Supplied data:
——————————

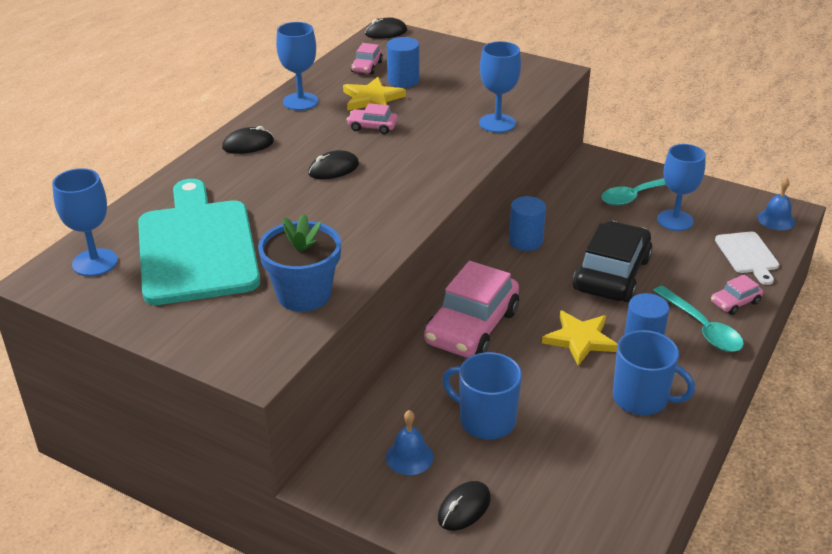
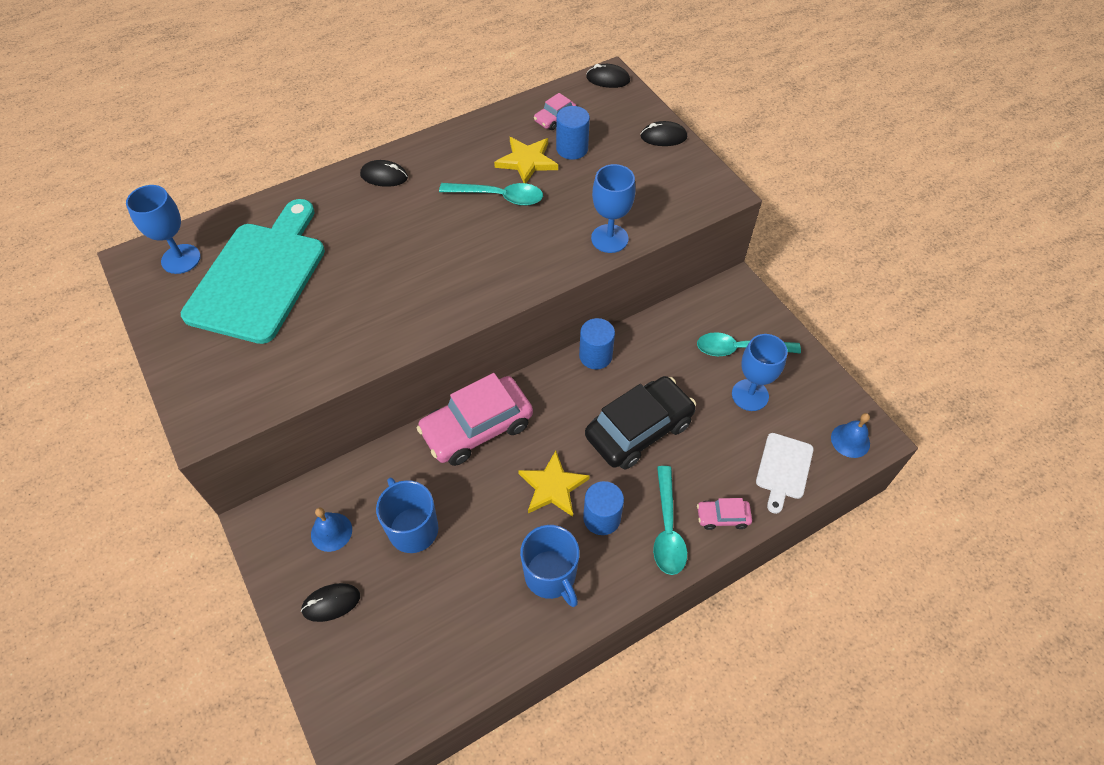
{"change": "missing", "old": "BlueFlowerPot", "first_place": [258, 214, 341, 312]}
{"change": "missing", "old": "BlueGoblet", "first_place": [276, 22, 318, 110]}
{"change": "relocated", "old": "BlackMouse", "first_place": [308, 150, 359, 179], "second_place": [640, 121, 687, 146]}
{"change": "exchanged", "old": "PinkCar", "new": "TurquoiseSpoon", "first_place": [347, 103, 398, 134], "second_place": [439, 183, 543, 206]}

——————————

Task directions: Only lines containing the word "missing" should be copied from the material above.

Task response:
{"change": "missing", "old": "BlueFlowerPot", "first_place": [258, 214, 341, 312]}
{"change": "missing", "old": "BlueGoblet", "first_place": [276, 22, 318, 110]}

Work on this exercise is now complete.